[Image comparison data]
-=-=-=-=-

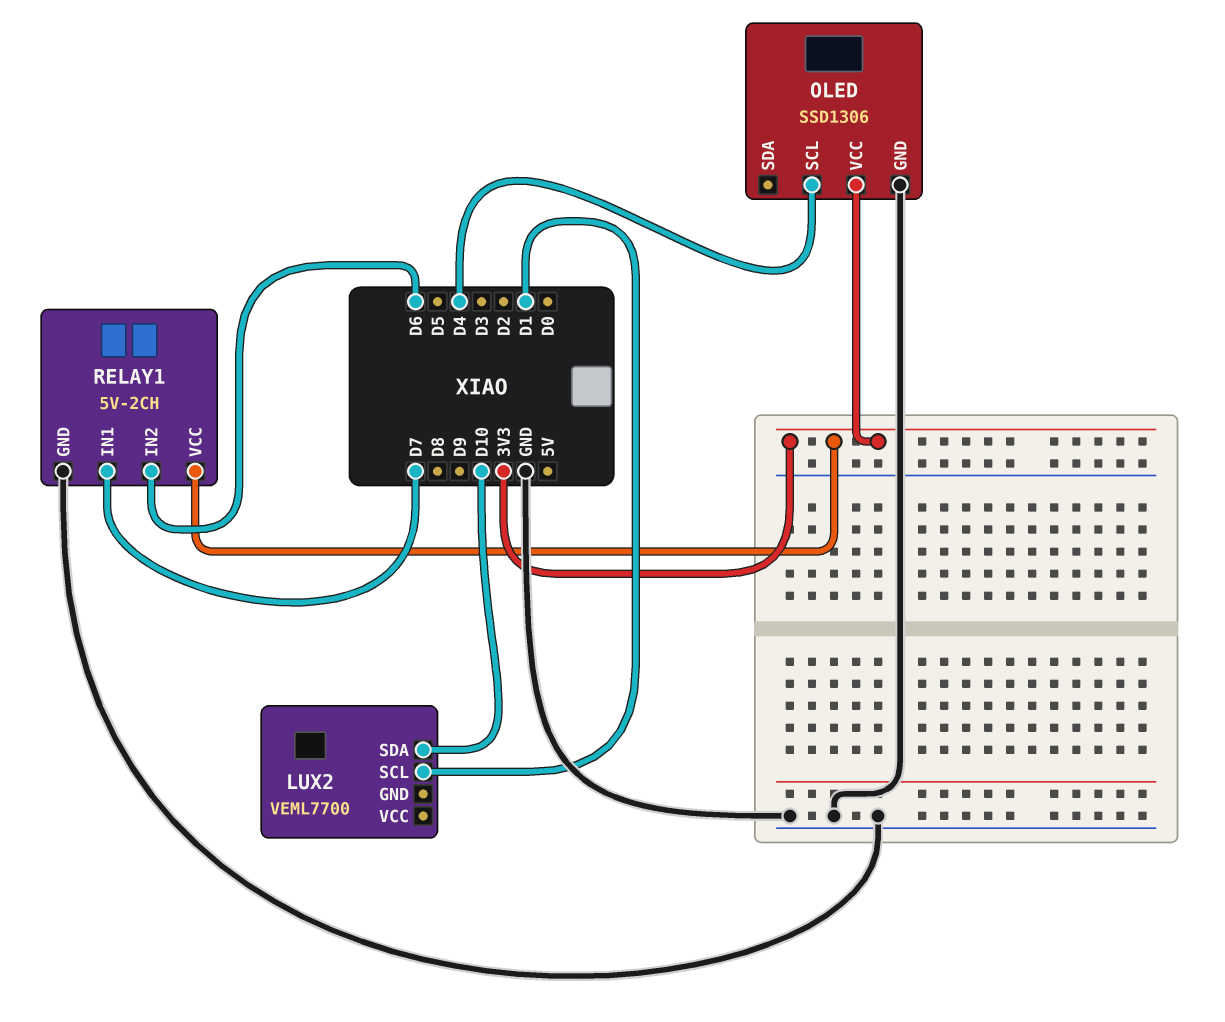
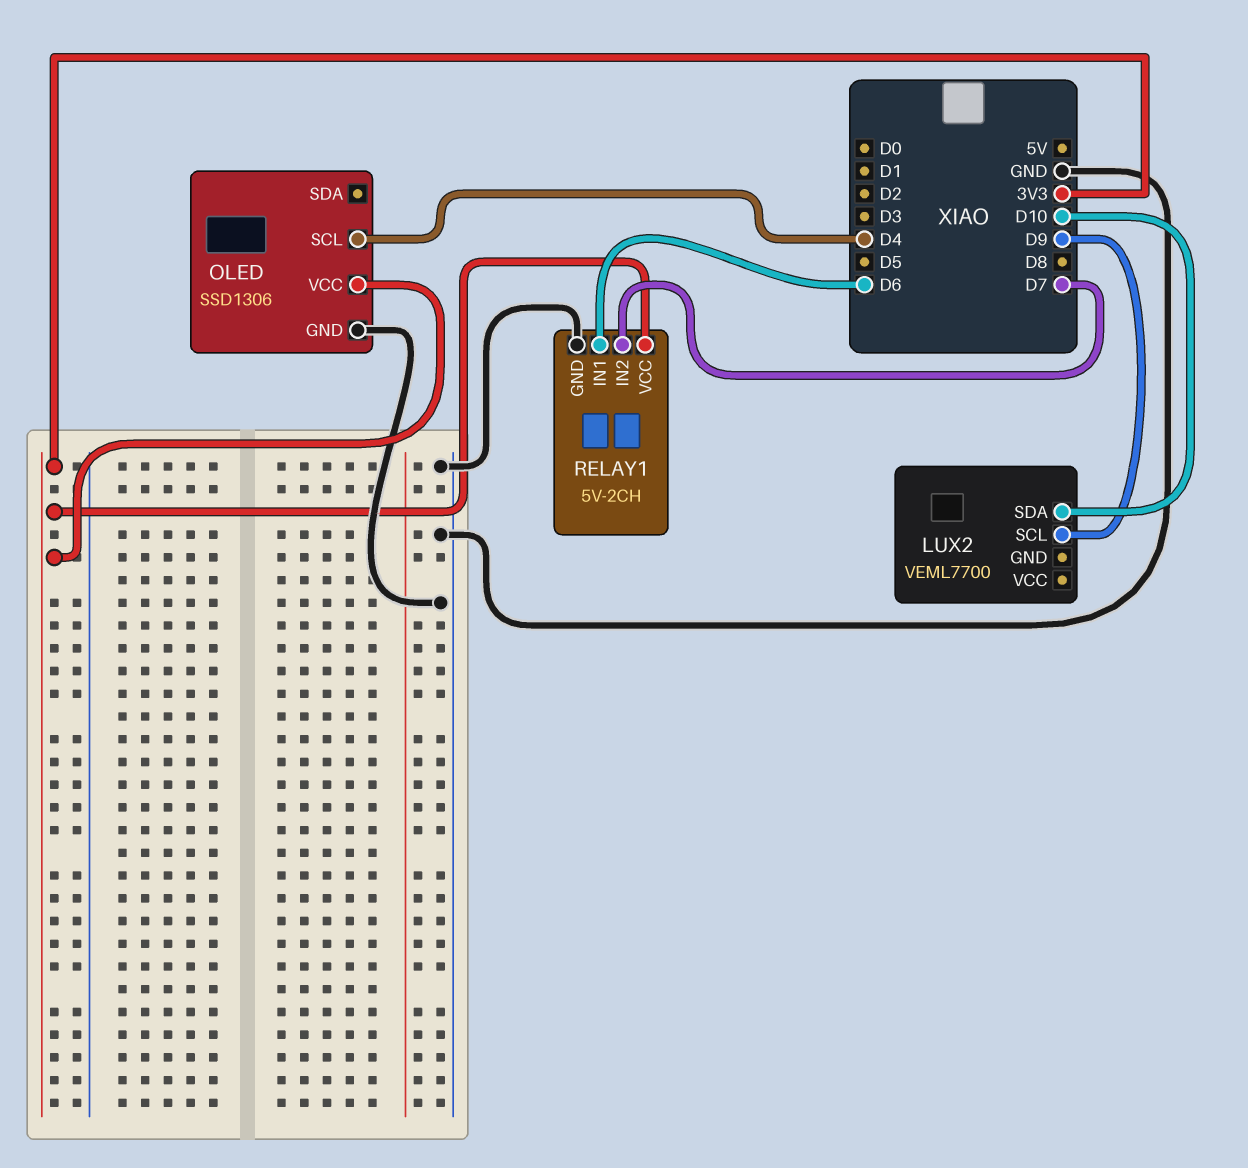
LUX2 pin SCL: D1 -> D9
RELAY1 pin IN1: D7 -> D6
RELAY1 pin IN2: D6 -> D7

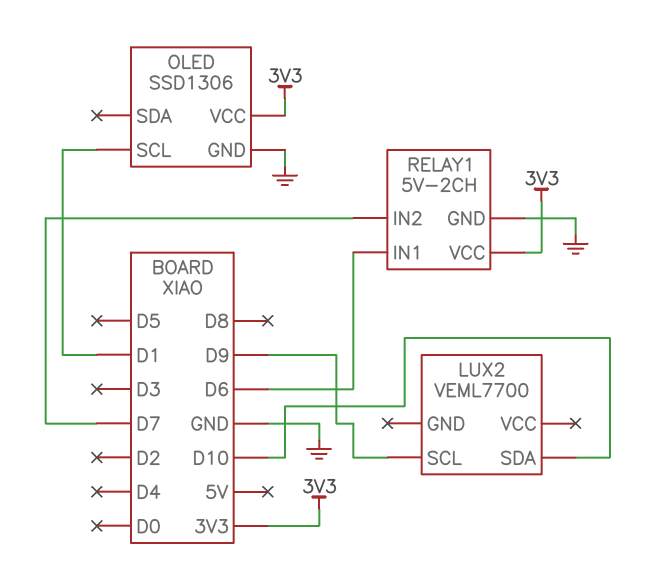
OLED pin SCL: D4 -> D1

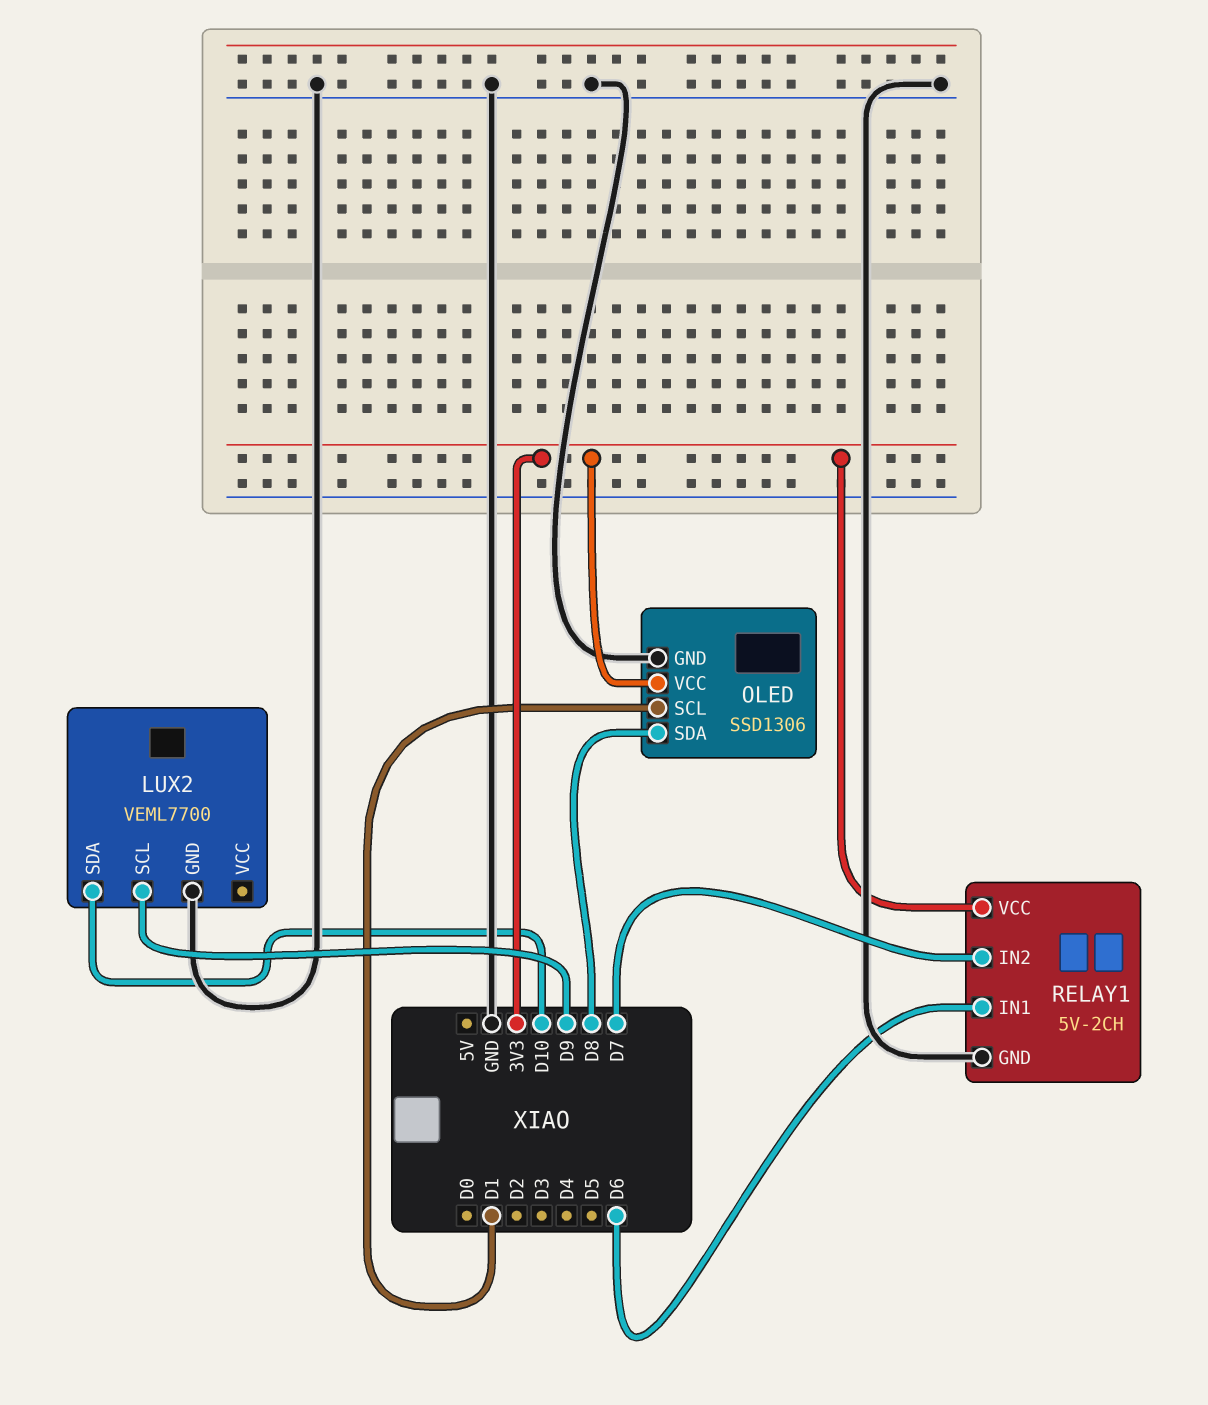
LUX2 pin GND: none -> GND
OLED pin SDA: none -> D8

-=-=-=-=-

▶ Aim of the task: Type the entries again verbatim. Drop the images.

▶ Exercise response:
LUX2 pin SCL: D1 -> D9
RELAY1 pin IN1: D7 -> D6
RELAY1 pin IN2: D6 -> D7

OLED pin SCL: D4 -> D1

LUX2 pin GND: none -> GND
OLED pin SDA: none -> D8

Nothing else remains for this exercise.